◆ **Source records**:

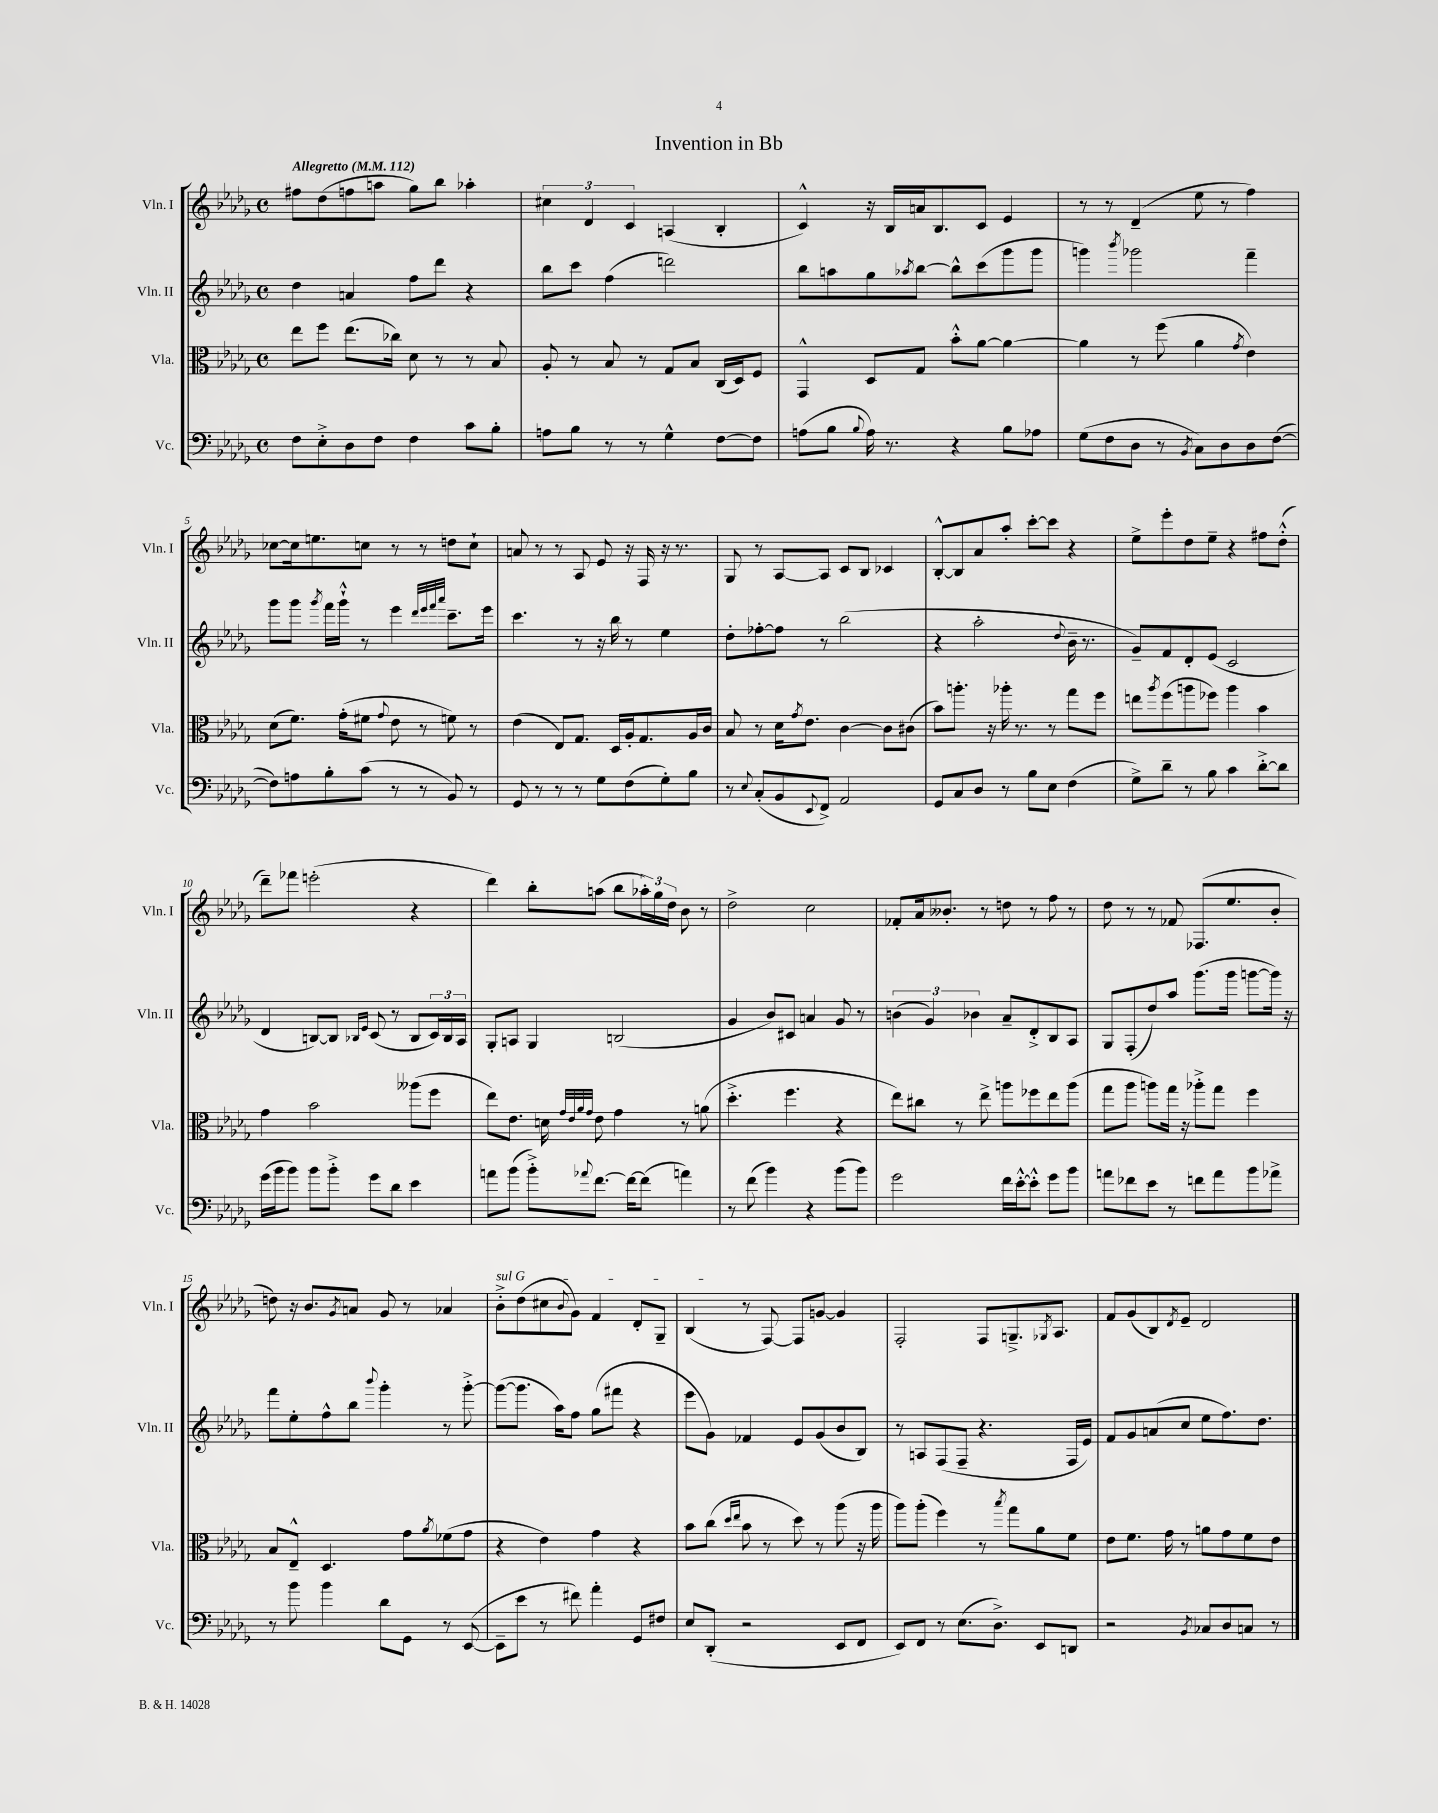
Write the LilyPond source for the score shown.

\header { title = "Invention in Bb" }
<<
\new StaffGroup <<
\new Staff = "s0" \with { instrumentName = "Vln. I" shortInstrumentName = "Vln. I" } {
    \clef treble \key des \major \defaultTimeSignature \time 4/4 \tempo "Allegretto" 4 = 112
    fis''8 des''8( f''8 a''8 ges''8) bes''8 aes''4-. |
    \tuplet 3/2 { cis''4 des'4 c'4 } a4( bes4-. |
    c'4-^) r16 bes16 a'16 bes8. c'8 ees'4 |
    r8 r8 des'4--( ees''8 r8 f''4) |
    ces''8~ ces''16 e''8. c''8 r8 r8 d''8 c''8-! |
    a'8 r8 r8 aes8 ees'8 r16 f16 r16 r8. |
    ges8 r8 aes8~ aes8 c'8 bes8 ces'4 |
    bes8~-.-^ bes8 aes'8 aes''8-. c'''8~-. c'''8 r4 |
    ees''8-> ees'''8-. des''8 ees''8-- r4 fis''8 des''8-.-^( |
    des'''8--) fes'''8 e'''2-.( r4 |
    des'''4) bes''8-. a''8( bes''8 \tuplet 3/2 { aes''16-.) ges''16 des''16 } bes'8 r8 |
    des''2-> c''2 |
    fes'8-. aes'16 beses'8.-. r8 d''8 r8 f''8 r8 |
    des''8 r8 r8 fes'8 fes8.( ees''8. bes'8-. |
    d''8) r16 bes'8. \acciaccatura { ges'8 } a'8 ges'8 r8 aes'4 |
    \once \override TextSpanner.bound-details.left.text = \markup { \italic "sul G" } bes'8-.->\startTextSpan des''8( cis''8 \appoggiatura { bes'8 } ges'8) f'4 des'8-. ges8-- |
    bes4\stopTextSpan( r8 f8~) f8 g'8~ g'4 |
    f2-. f8 g8.---> \acciaccatura { ges8 } aes8. |
    f'8 ges'8( bes8) \acciaccatura { des'8 } ees'8-- des'2 \bar "|." |
}
\new Staff = "s1" \with { instrumentName = "Vln. II" shortInstrumentName = "Vln. II" } {
    \clef treble \key des \major \defaultTimeSignature \time 4/4
    des''4 a'4 f''8 des'''8 r4 |
    bes''8 c'''8 f''4( d'''2) |
    bes''8 a''8 ges''8 \acciaccatura { aes''8 } bes''8~ bes''8-^ c'''8( ges'''8 ges'''8 |
    g'''4) \acciaccatura { bes'''8 } ges'''2 f'''4-- |
    ges'''8 ges'''8 \acciaccatura { ges'''8 } f'''16 ges'''16-!-^ r8 ees'''4 \grace { des'''32 ees'''32 f'''32 aes'''32 } c'''8.-- ees'''16 |
    c'''4. r8 r16 bes''16 r8 ees''4 |
    des''8-. fes''8~-. fes''8 r8 bes''2( |
    r4 aes''2-. \appoggiatura { des''8 } bes'16-- r8. |
    ges'8--) f'8 des'8-. ees'8( c'2 |
    des'4 b8~) b8 \grace { bes16 ees'16 } c'8( r8 bes8 \tuplet 3/2 { c'16) bes16 aes16 } |
    ges8-. a8 ges4 b2( |
    ges'4 bes'8) cis'8 a'4 ges'8 r8 |
    \tuplet 3/2 { b'4( ges'4) bes'4 } aes'8-- des'8-.-> bes8 aes8 |
    ges8 f8-.( des''8) aes''8 ges'''8.( ges'''16 g'''8~ g'''16) r16 |
    f'''8 ees''8-. f''8-^ bes''8 \appoggiatura { bes'''8 } ges'''4-. r8 ges'''8~-.-> |
    ges'''8~( ges'''8. aes''16) f''8 ges''8( fis'''8 r4 |
    ees'''8 ges'8) fes'4 ees'8 ges'8( bes'8 bes8) |
    r8 a8 f8( f8-- r4. f16 ees'16) |
    f'8 ges'8 a'8( c''8 ees''8 f''8.) des''8. \bar "|." |
}
\new Staff = "s2" \with { instrumentName = "Vla." shortInstrumentName = "Vla." } {
    \clef alto \key des \major \defaultTimeSignature \time 4/4
    ees''8 f''8 ees''8.( ces''16) des'8 r8 r8 bes8 |
    aes8-. r8 bes8 r8 ges8 bes8 c16( des16) f8 |
    ges,4-^ des8 ges8 bes'8-.-^ aes'8~ aes'4~ |
    aes'4 r8 f''8( aes'4 \acciaccatura { ges'8 } ees'4) |
    des'8( f'8.) ges'16-.( fis'8 \appoggiatura { ges'8 } ees'8 r8 f'8) r8 |
    ees'4( ees8) ges8. des16 aes16-. ges8. aes16 c'16 |
    bes8 r8 des'16 \acciaccatura { ges'8 } ees'8. c'4~ c'8 cis'8( |
    bes'8) a''8.-. r16 aes''16-. r8. r8 ges''8 f''8 |
    e''8 \acciaccatura { aes''8 } f''8( a''8 fes''8) a''4 bes'4 |
    ges'4 bes'2 aeses''8( f''8 |
    ees''8) ees'8. d'16 \grace { ges'32 ees'32 aes'32 ges'32 } ees'8 ges'4 r8 a'8( |
    des''4.-.-> f''4. r4 |
    ees''8) cis''8 r8 ees''8-> a''8 fes''8 ees''8 a''8( |
    ges''8 aes''8 a''8) ges''16 r16 aes''8-.-> ges''8 f''4 |
    bes8 ees8---^ des4. ges'8 \acciaccatura { aes'8 } fes'8( ges'8 |
    r4 ees'4) ges'4 r4 |
    bes'8 c''8( \grace { des''16 ees''16 } bes'8 r8 des''8) r8 aes''8( r16 aes''16 |
    aes''8) aes''8-.( f''4) r8 \acciaccatura { bes''8 } ges''8 aes'8 f'8 |
    ees'8 f'8. ges'16 r8 a'8 ges'8 f'8 ees'8 \bar "|." |
}
\new Staff = "s3" \with { instrumentName = "Vc." shortInstrumentName = "Vc." } {
    \clef bass \key des \major \defaultTimeSignature \time 4/4
    f8 ees8-.-> des8 f8 f4 c'8 bes8-. |
    a8 bes8 r8 r8 ges4-^ f8~ f8 |
    a8( bes8 \appoggiatura { bes8 } a16) r8. r4 bes8 aes8 |
    ges8( f8 des8 r8 \acciaccatura { bes,8 } c8) des8 des8 f8~( |
    f8) a8 bes8-. c'8( r8 r8 bes,8) r8 |
    ges,8 r8 r8 r8 ges8 f8( ges8-.) bes8 |
    r8 \appoggiatura { ees8 } c8-.( bes,8 \appoggiatura { ees,8 } f,8->) aes,2 |
    ges,8 c8 des8 r8 bes8 ees8 f4( |
    ges8->) des'8-- r8 bes8 c'4 des'8~-.-> des'8 |
    ges'16( bes'16 bes'8) bes'8 bes'8-.-> ges'8 des'8 ees'4 |
    a'8 bes'8( bes'8-.->) \appoggiatura { aes'8 } f'8.~ f'16~ f'8( a'4) |
    r8 f'8( bes'4) r4 bes'8( bes'8) |
    ges'2 f'16 ees'16~-.-^ ees'8-.-^ ges'8 bes'8 |
    a'8 fes'8 ees'8 r8 f'8 a'8 bes'8 aes'8-> |
    r8 bes'8 bes'4 des'8 ges,8 r8 ees,8~( |
    ees,8-- ees'8 r8 fis'8) aes'4-. ges,8 fis8 |
    ees8 des,8-.( r2 ees,8 f,8 |
    ees,8) f,8 r8 ees8.( des8.->) ees,8 d,8 |
    r2 \acciaccatura { bes,8 } ces8 des8 c8 r8 \bar "|." |
}
>>
>>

◆ **To do**: Copy out each line of the material above that contains the string "tuplet". Case matters.

◆ **The output**:
    \tuplet 3/2 { cis''4 des'4 c'4 } a4( bes4-. |
    des'''4) bes''8-. a''8( bes''8 \tuplet 3/2 { aes''16-.) ges''16 des''16 } bes'8 r8 |
    des'4 b8~) b8 \grace { bes16 ees'16 } c'8( r8 bes8 \tuplet 3/2 { c'16) bes16 aes16 } |
    \tuplet 3/2 { b'4( ges'4) bes'4 } aes'8-- des'8-.-> bes8 aes8 |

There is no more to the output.